# WHAT IS REQUIRED
Exactly as they appear below, repeat the lines from the one with "(275, 498) = (88, 271): pink" through the one with "(737, 445) = (304, 541): pink", and no others.

# INPUT RECORDS
+ + + + +

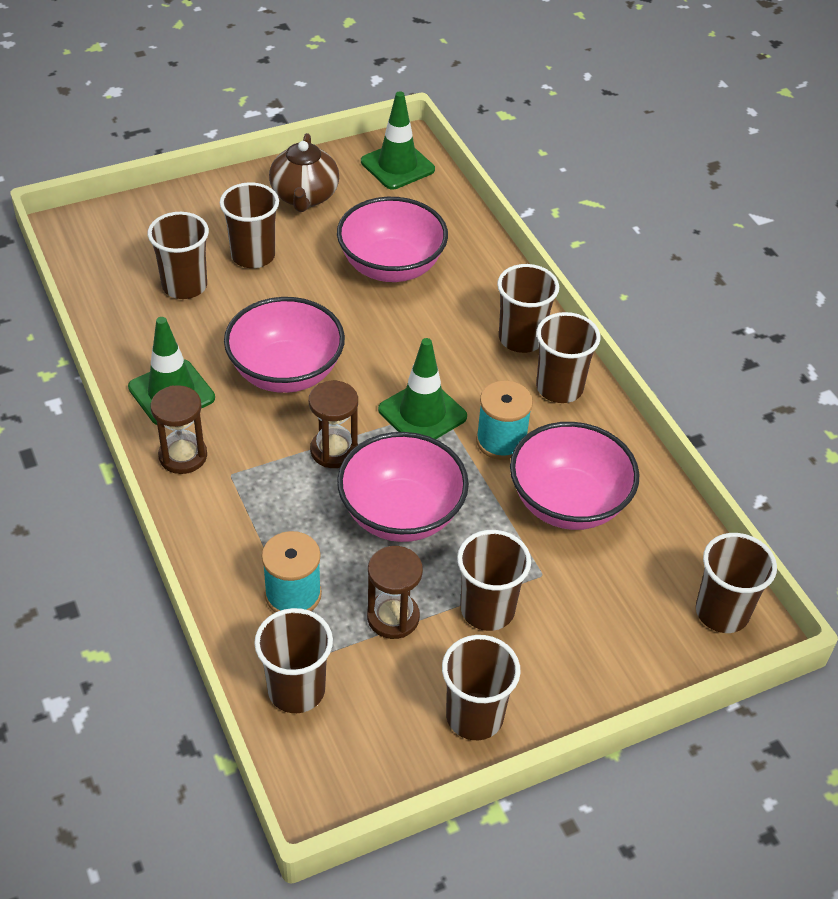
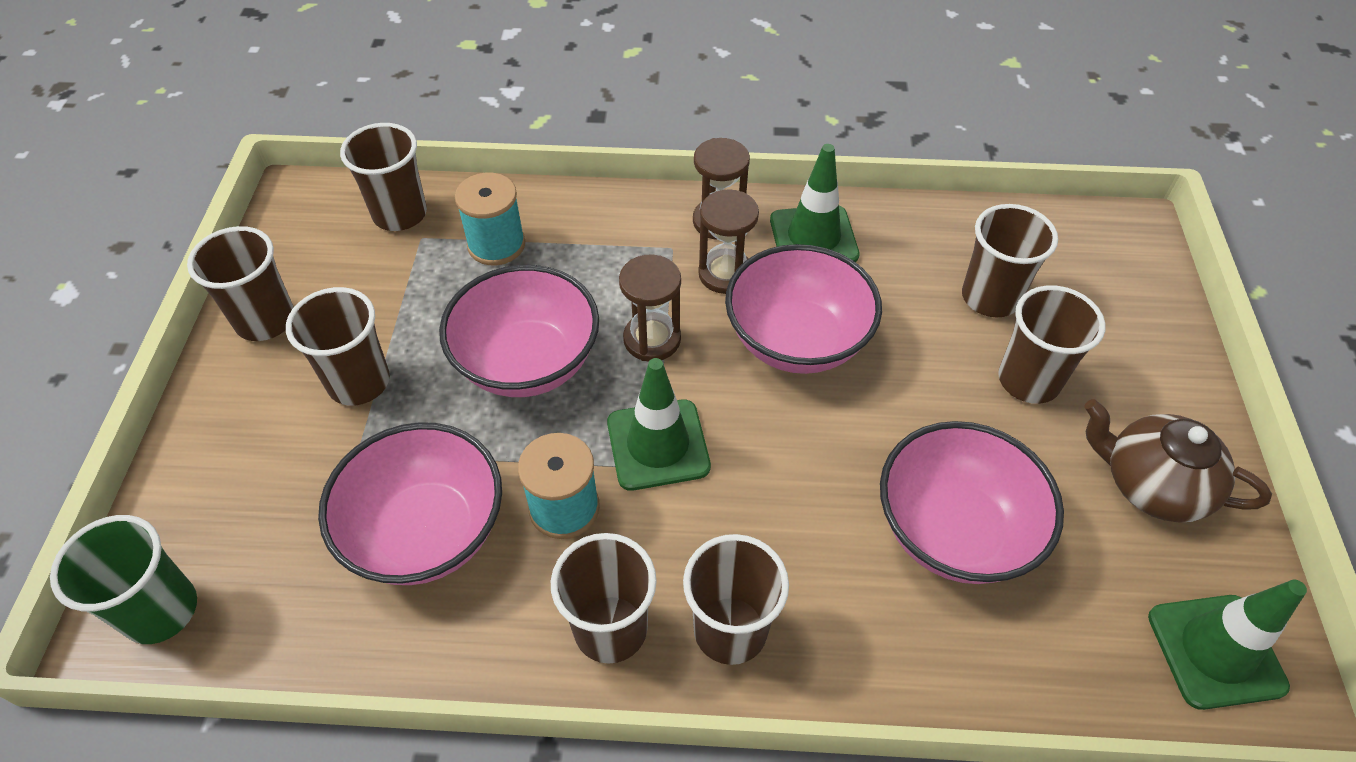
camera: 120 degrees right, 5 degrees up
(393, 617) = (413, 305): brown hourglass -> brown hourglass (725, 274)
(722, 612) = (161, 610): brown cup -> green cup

+ + + + +

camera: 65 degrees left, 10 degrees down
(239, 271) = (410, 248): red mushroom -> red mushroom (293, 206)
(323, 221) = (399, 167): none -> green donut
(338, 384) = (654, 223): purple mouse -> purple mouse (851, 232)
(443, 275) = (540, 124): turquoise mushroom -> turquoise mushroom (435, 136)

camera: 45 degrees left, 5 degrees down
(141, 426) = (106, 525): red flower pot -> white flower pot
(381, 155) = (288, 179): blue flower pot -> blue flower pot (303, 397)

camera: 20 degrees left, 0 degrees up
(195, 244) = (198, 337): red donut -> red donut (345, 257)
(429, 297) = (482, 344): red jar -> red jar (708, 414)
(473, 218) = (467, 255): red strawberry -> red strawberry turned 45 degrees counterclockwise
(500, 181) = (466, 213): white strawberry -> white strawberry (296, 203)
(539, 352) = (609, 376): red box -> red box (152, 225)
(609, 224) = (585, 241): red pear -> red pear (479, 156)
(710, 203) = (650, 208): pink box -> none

+ + + + +

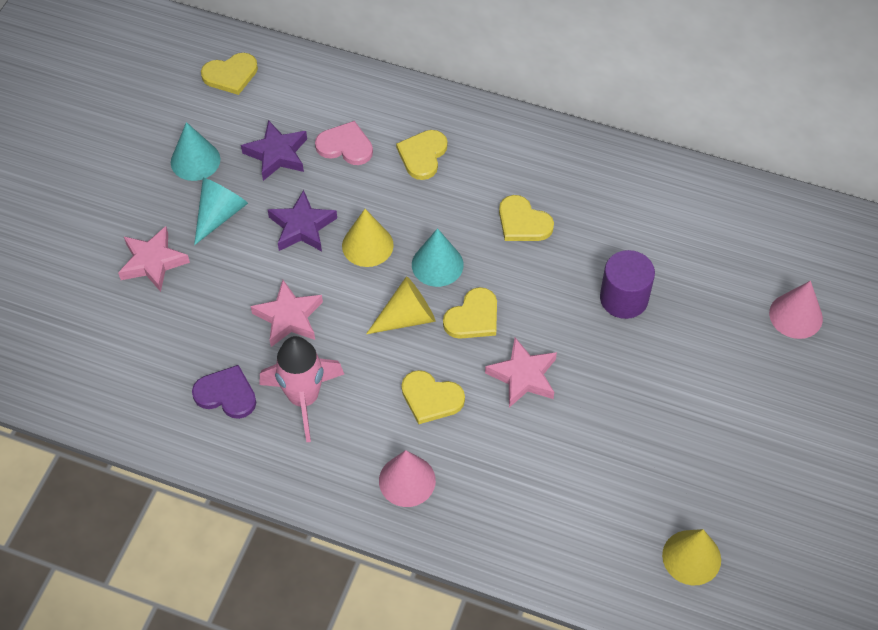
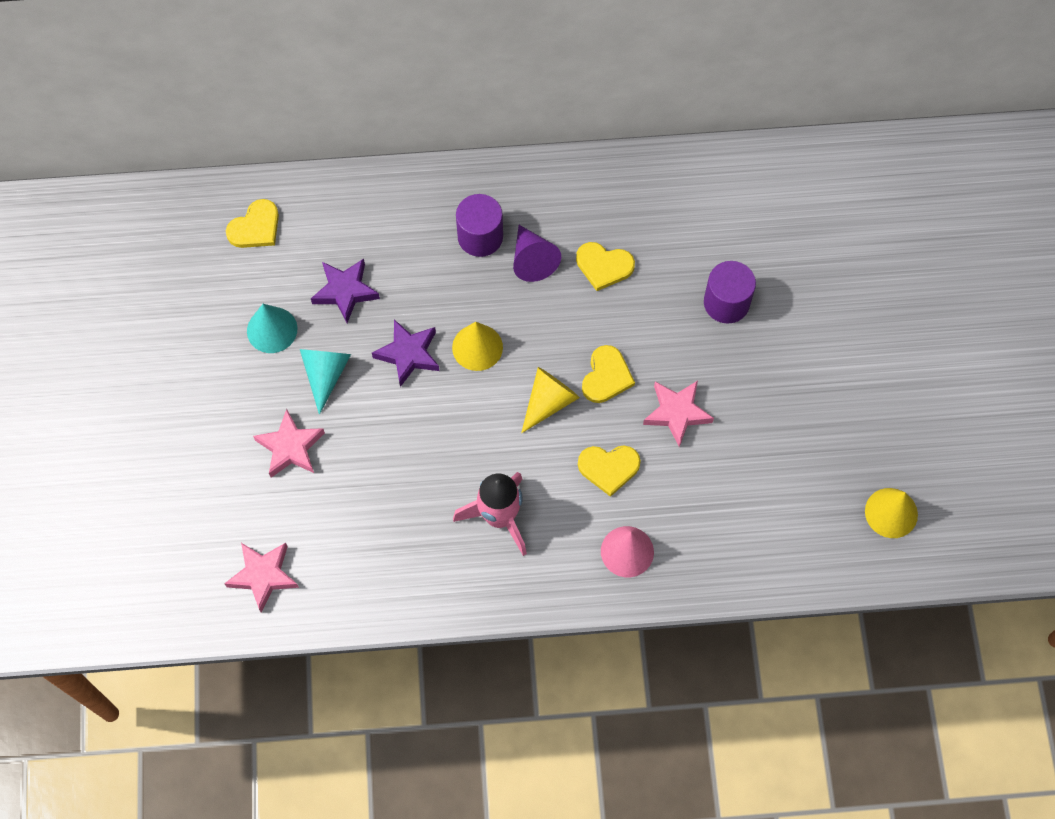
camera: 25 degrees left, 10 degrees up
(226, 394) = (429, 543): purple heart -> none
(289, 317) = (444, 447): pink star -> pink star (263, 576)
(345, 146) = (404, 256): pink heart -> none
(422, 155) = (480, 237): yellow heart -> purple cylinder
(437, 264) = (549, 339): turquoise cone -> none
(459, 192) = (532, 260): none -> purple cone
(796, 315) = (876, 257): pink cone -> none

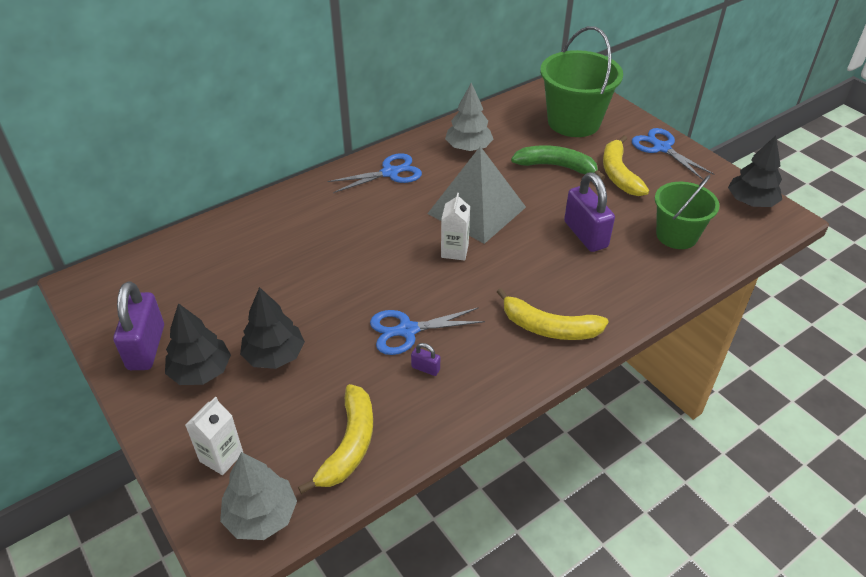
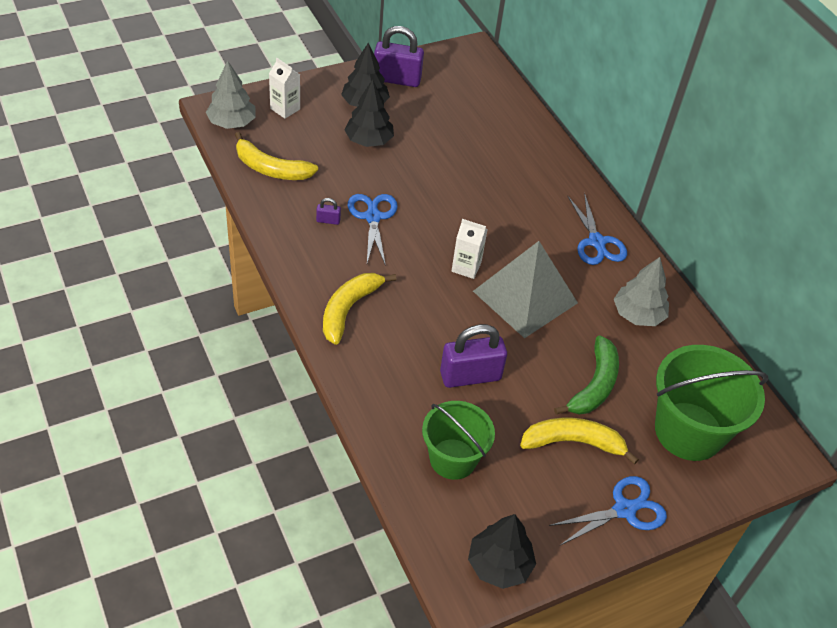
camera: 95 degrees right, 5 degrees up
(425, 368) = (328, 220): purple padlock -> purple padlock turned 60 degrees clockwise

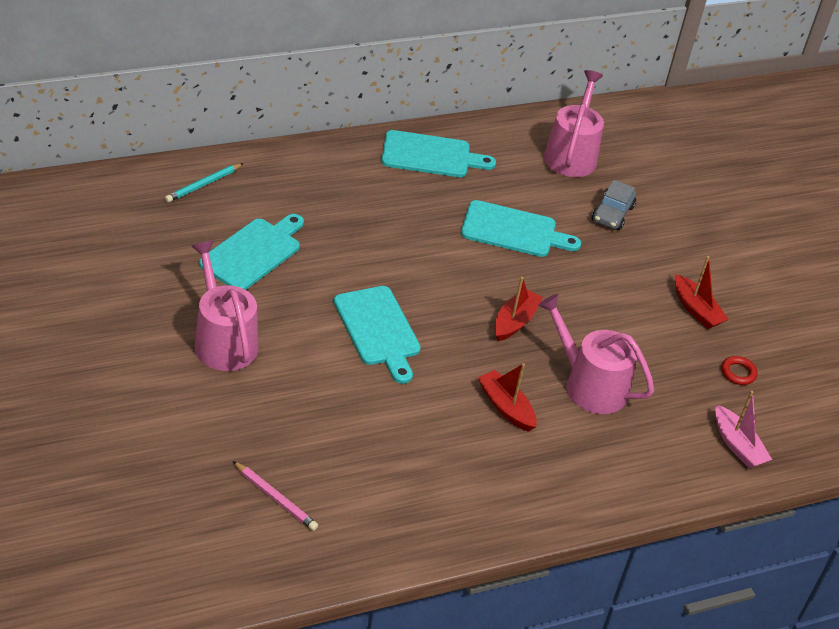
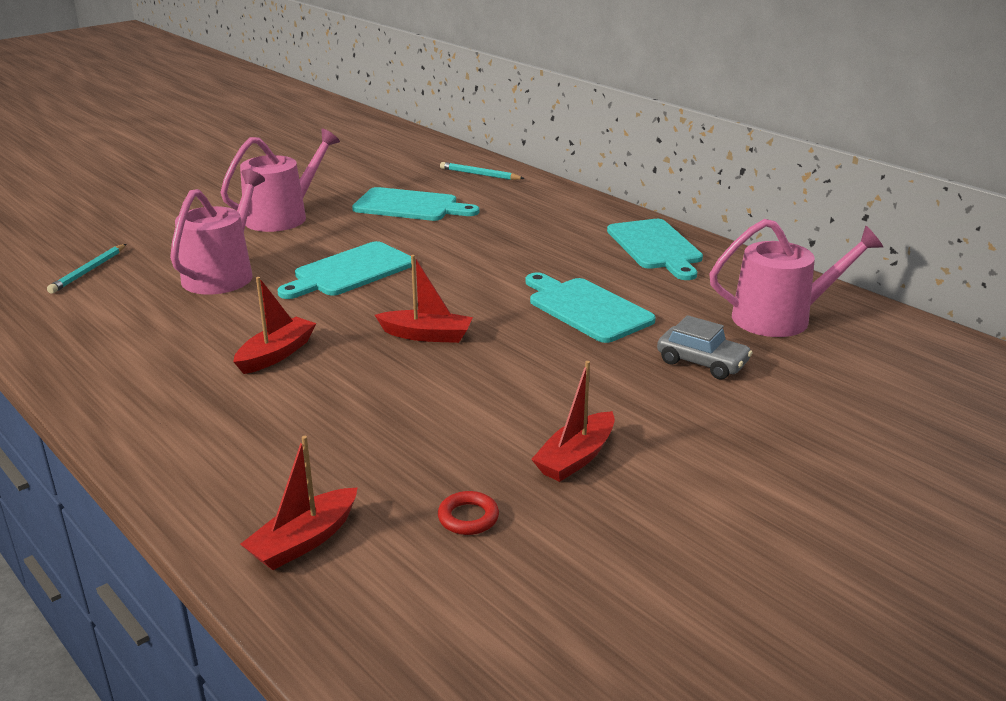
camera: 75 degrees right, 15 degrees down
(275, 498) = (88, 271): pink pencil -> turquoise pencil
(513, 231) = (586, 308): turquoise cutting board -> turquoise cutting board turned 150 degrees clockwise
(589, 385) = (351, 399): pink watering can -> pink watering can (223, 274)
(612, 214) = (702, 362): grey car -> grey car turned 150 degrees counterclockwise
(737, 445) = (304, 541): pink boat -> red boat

+ + + + +

# TASK SOLUTION
(275, 498) = (88, 271): pink pencil -> turquoise pencil
(513, 231) = (586, 308): turquoise cutting board -> turquoise cutting board turned 150 degrees clockwise
(589, 385) = (351, 399): pink watering can -> pink watering can (223, 274)
(612, 214) = (702, 362): grey car -> grey car turned 150 degrees counterclockwise
(737, 445) = (304, 541): pink boat -> red boat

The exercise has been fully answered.